◆ Information supplied
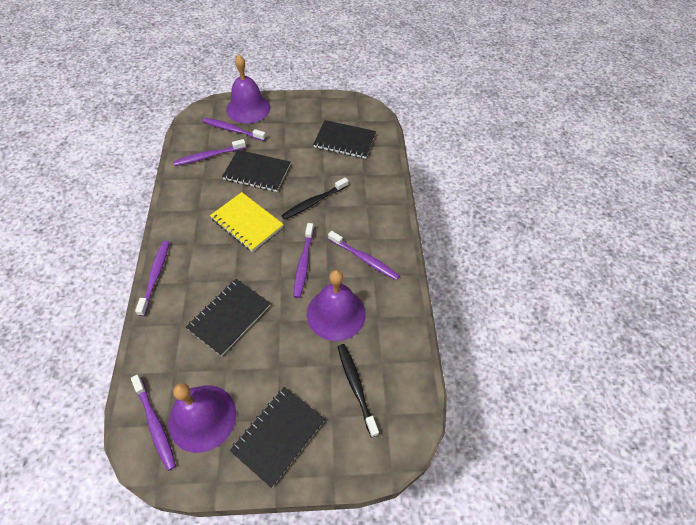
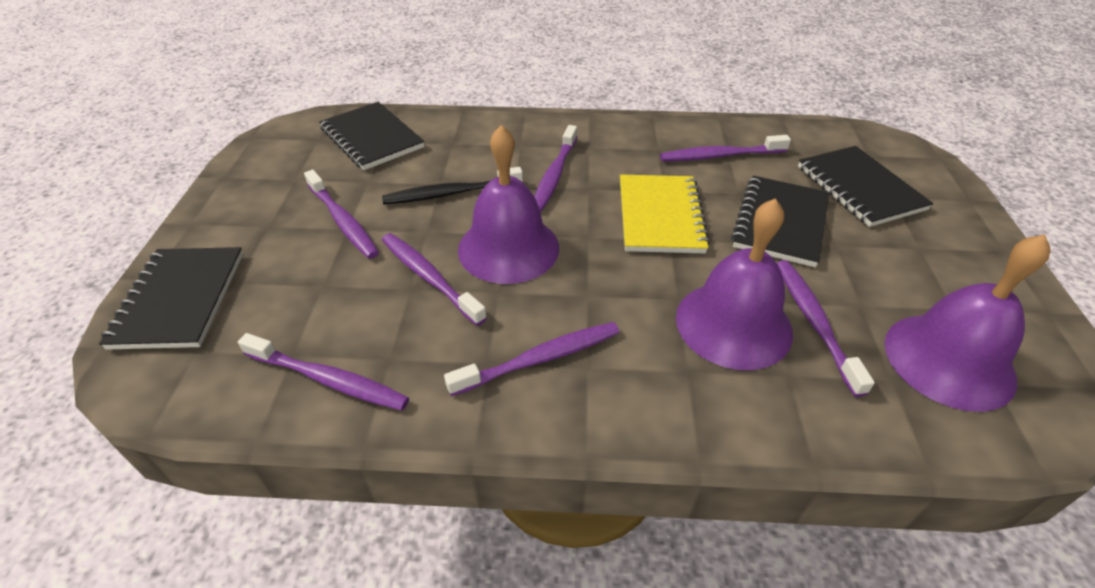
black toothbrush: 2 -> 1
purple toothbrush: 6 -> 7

---

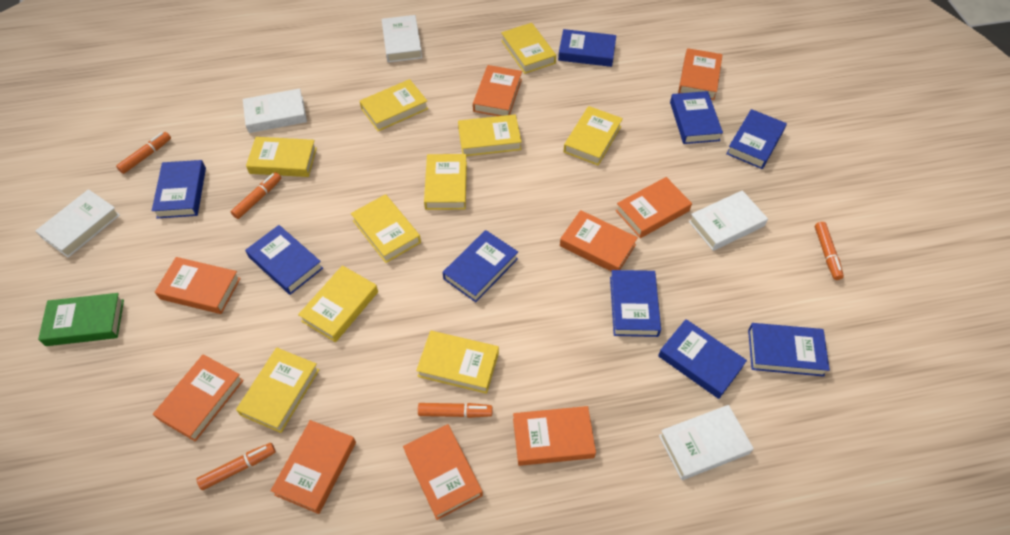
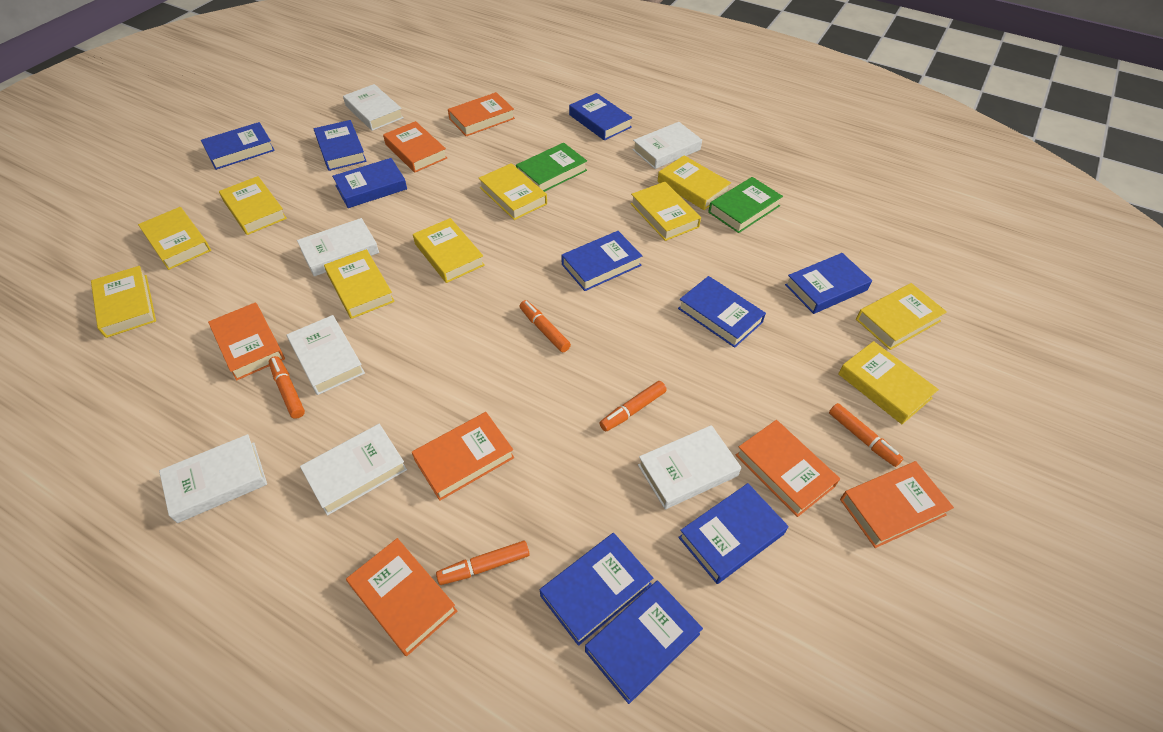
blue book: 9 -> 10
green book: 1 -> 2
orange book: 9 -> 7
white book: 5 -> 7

--

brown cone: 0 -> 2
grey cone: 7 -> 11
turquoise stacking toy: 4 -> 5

◆ Task to carry out
Each line holding the word "toothbrush" must be pulled from the records.

◆ Exercise result
black toothbrush: 2 -> 1
purple toothbrush: 6 -> 7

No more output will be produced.